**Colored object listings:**
__________________________________________________

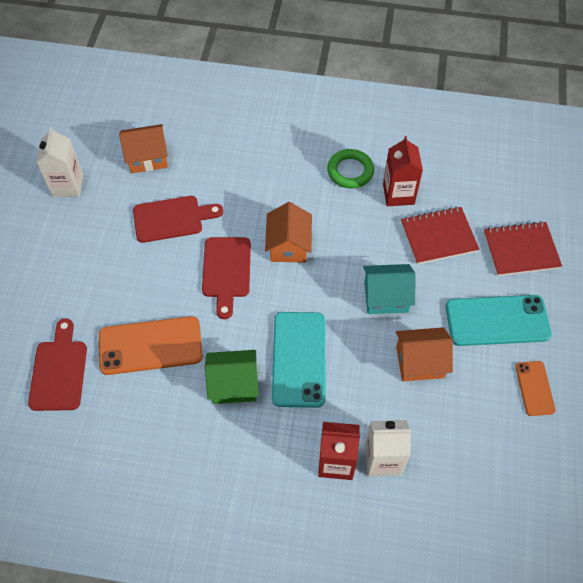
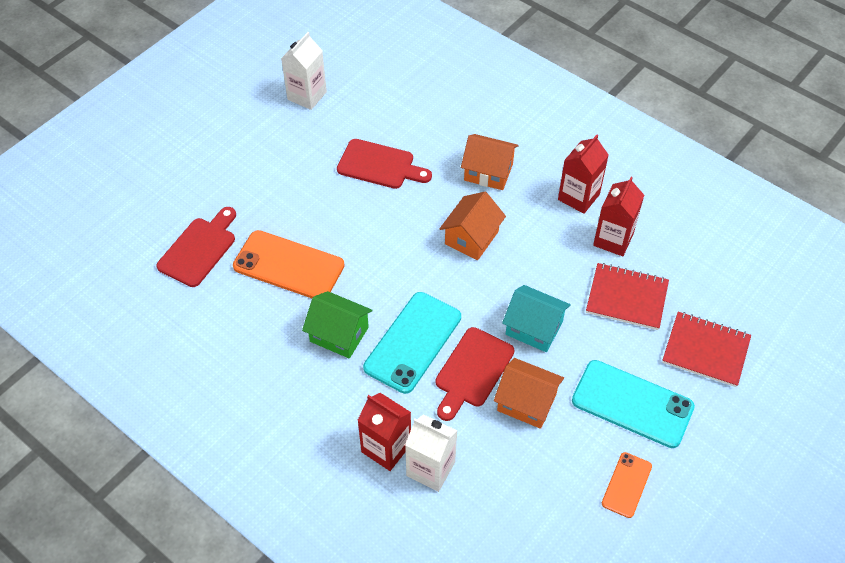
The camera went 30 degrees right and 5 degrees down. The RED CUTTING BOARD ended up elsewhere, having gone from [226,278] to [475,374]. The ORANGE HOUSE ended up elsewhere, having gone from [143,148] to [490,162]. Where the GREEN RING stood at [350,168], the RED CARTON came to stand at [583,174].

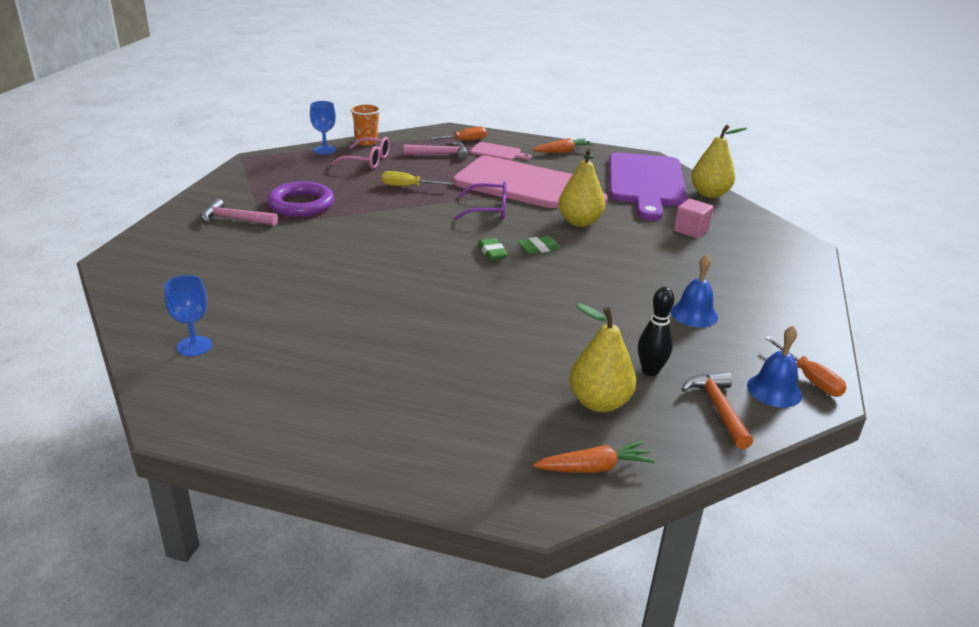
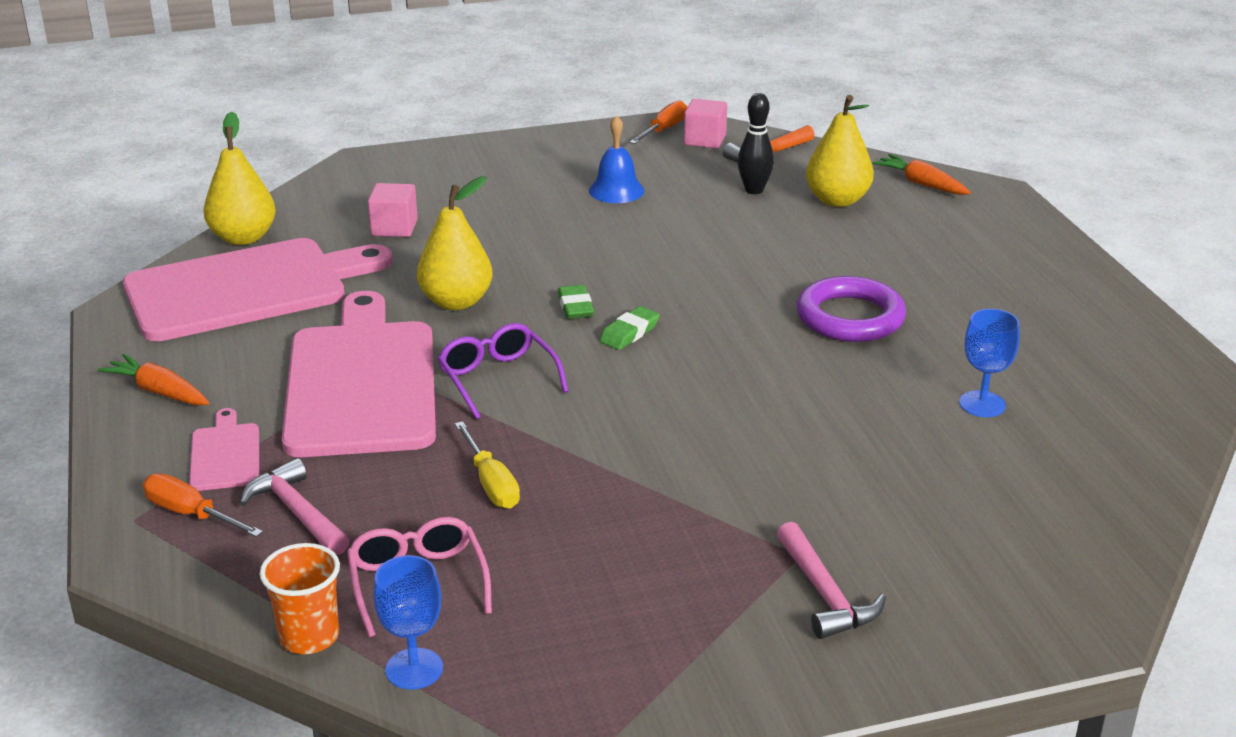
The camera went 120 degrees left and 0 degrees up. What was the PURPLE CUTTING BOARD at [648,186] turned into the PINK CUTTING BOARD at [258,289]. The GREEN ERASER at [539,245] ended up facing another way, 45 degrees clockwise from before. Where the BLUE BELL stood at [774,366], the PINK CUBE came to stand at [705,124]. The PURPLE RING ended up elsewhere, having gone from [300,199] to [851,309]. The BLUE GOBLET ended up elsewhere, having gone from [188,315] to [989,363].

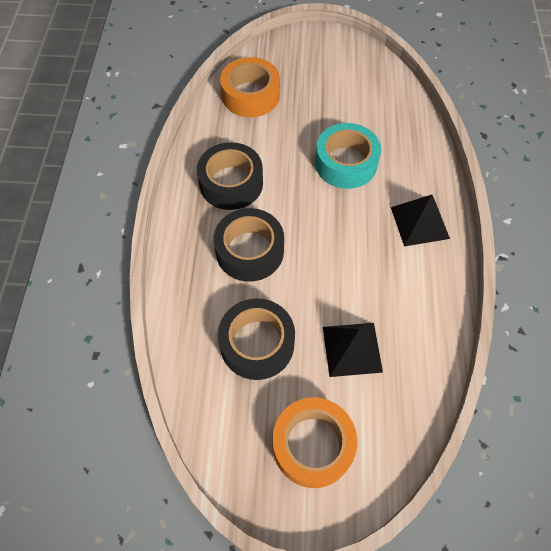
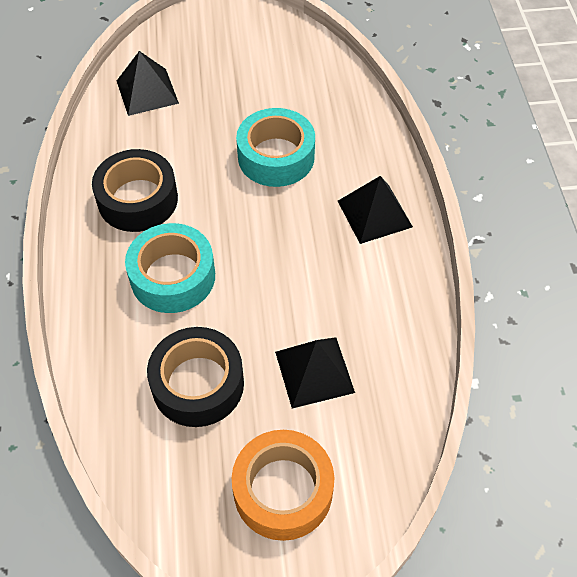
The camera went 10 degrees left and 5 degrees down. Where the ORANGE TAPE stood at [250,87], the BLACK PYRAMID came to stand at [148,83]. What was the BLACK TAPE at [248,245] turned into the TURQUOISE TAPE at [170,268].

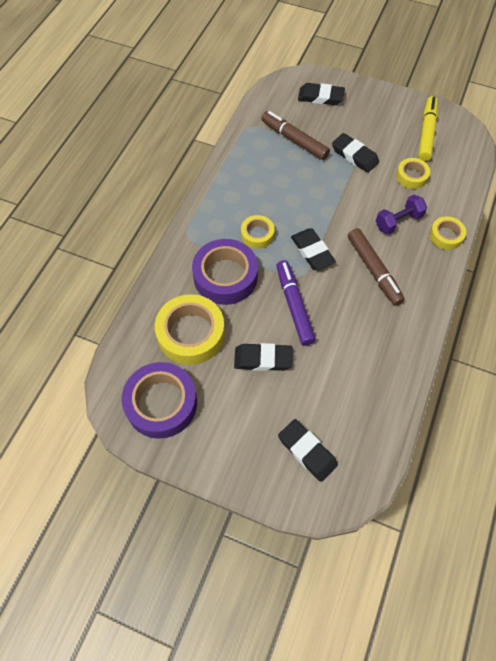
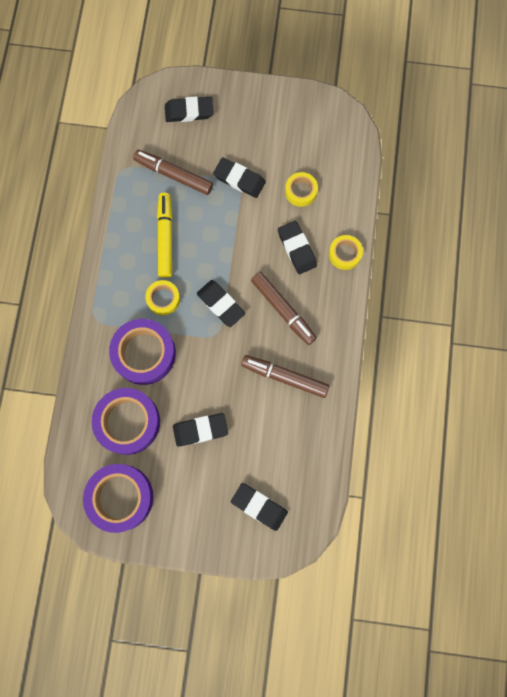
The camera went 15 degrees left and 15 degrees up. What was the YELLOW TAPE at [190,329] turned into the PURPLE TAPE at [126,421]. The YELLOW MARKER ended up elsewhere, having gone from [428,128] to [165,235]. The second view gained the BROWN MARKER at [285,376]. Where the PURPLE DUMBBELL stood at [401,214], the BLACK ERASER came to stand at [297,247]. The second view lost the PURPLE MARKER at [296,303].

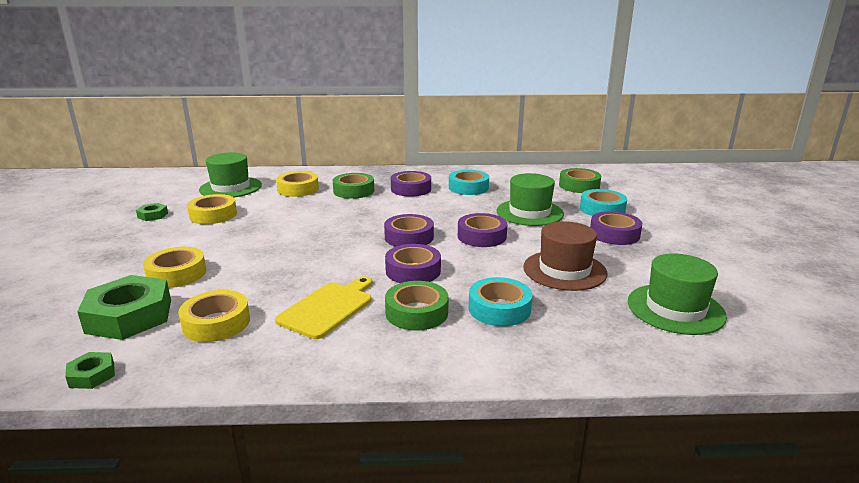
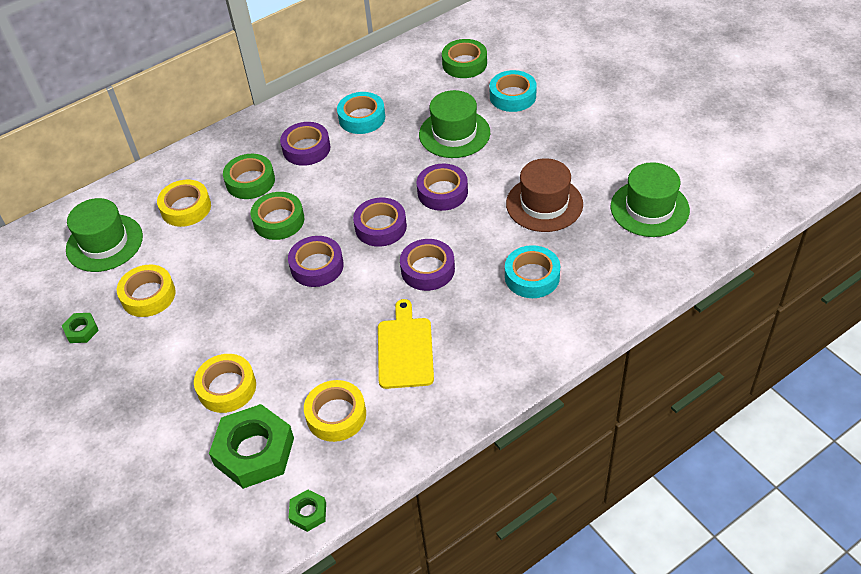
The camera went 30 degrees left and 25 degrees up. The GREEN TAPE ended up elsewhere, having gone from [417,306] to [277,216]. The PURPLE TAPE ended up elsewhere, having gone from [616,228] to [316,261].

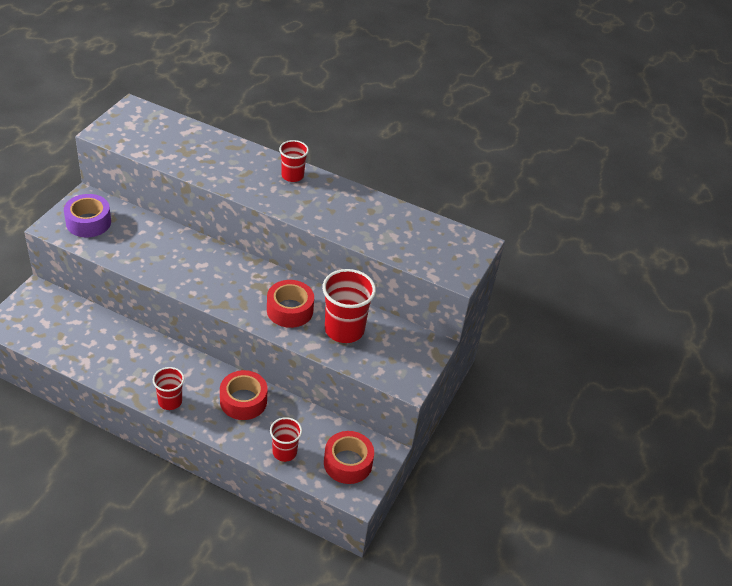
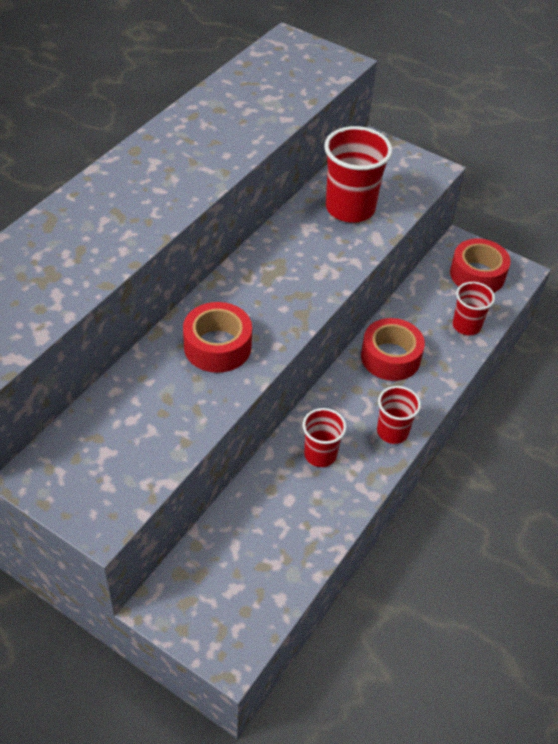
The camera went 80 degrees left and 5 degrees up. The RED TAPE ended up elsewhere, having gone from [290,304] to [217,337]. The RED CUP ended up elsewhere, having gone from [294,161] to [324,437]. The second view lost the PURPLE TAPE at [87,216].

__________________________________________________

**Assigned task:**
Except for the pictures, set down all of the records exactly.

**Result:**
The camera went 30 degrees right and 5 degrees down. The RED CUTTING BOARD ended up elsewhere, having gone from [226,278] to [475,374]. The ORANGE HOUSE ended up elsewhere, having gone from [143,148] to [490,162]. Where the GREEN RING stood at [350,168], the RED CARTON came to stand at [583,174].

The camera went 120 degrees left and 0 degrees up. What was the PURPLE CUTTING BOARD at [648,186] turned into the PINK CUTTING BOARD at [258,289]. The GREEN ERASER at [539,245] ended up facing another way, 45 degrees clockwise from before. Where the BLUE BELL stood at [774,366], the PINK CUBE came to stand at [705,124]. The PURPLE RING ended up elsewhere, having gone from [300,199] to [851,309]. The BLUE GOBLET ended up elsewhere, having gone from [188,315] to [989,363].

The camera went 10 degrees left and 5 degrees down. Where the ORANGE TAPE stood at [250,87], the BLACK PYRAMID came to stand at [148,83]. What was the BLACK TAPE at [248,245] turned into the TURQUOISE TAPE at [170,268].

The camera went 15 degrees left and 15 degrees up. What was the YELLOW TAPE at [190,329] turned into the PURPLE TAPE at [126,421]. The YELLOW MARKER ended up elsewhere, having gone from [428,128] to [165,235]. The second view gained the BROWN MARKER at [285,376]. Where the PURPLE DUMBBELL stood at [401,214], the BLACK ERASER came to stand at [297,247]. The second view lost the PURPLE MARKER at [296,303].

The camera went 30 degrees left and 25 degrees up. The GREEN TAPE ended up elsewhere, having gone from [417,306] to [277,216]. The PURPLE TAPE ended up elsewhere, having gone from [616,228] to [316,261].

The camera went 80 degrees left and 5 degrees up. The RED TAPE ended up elsewhere, having gone from [290,304] to [217,337]. The RED CUP ended up elsewhere, having gone from [294,161] to [324,437]. The second view lost the PURPLE TAPE at [87,216].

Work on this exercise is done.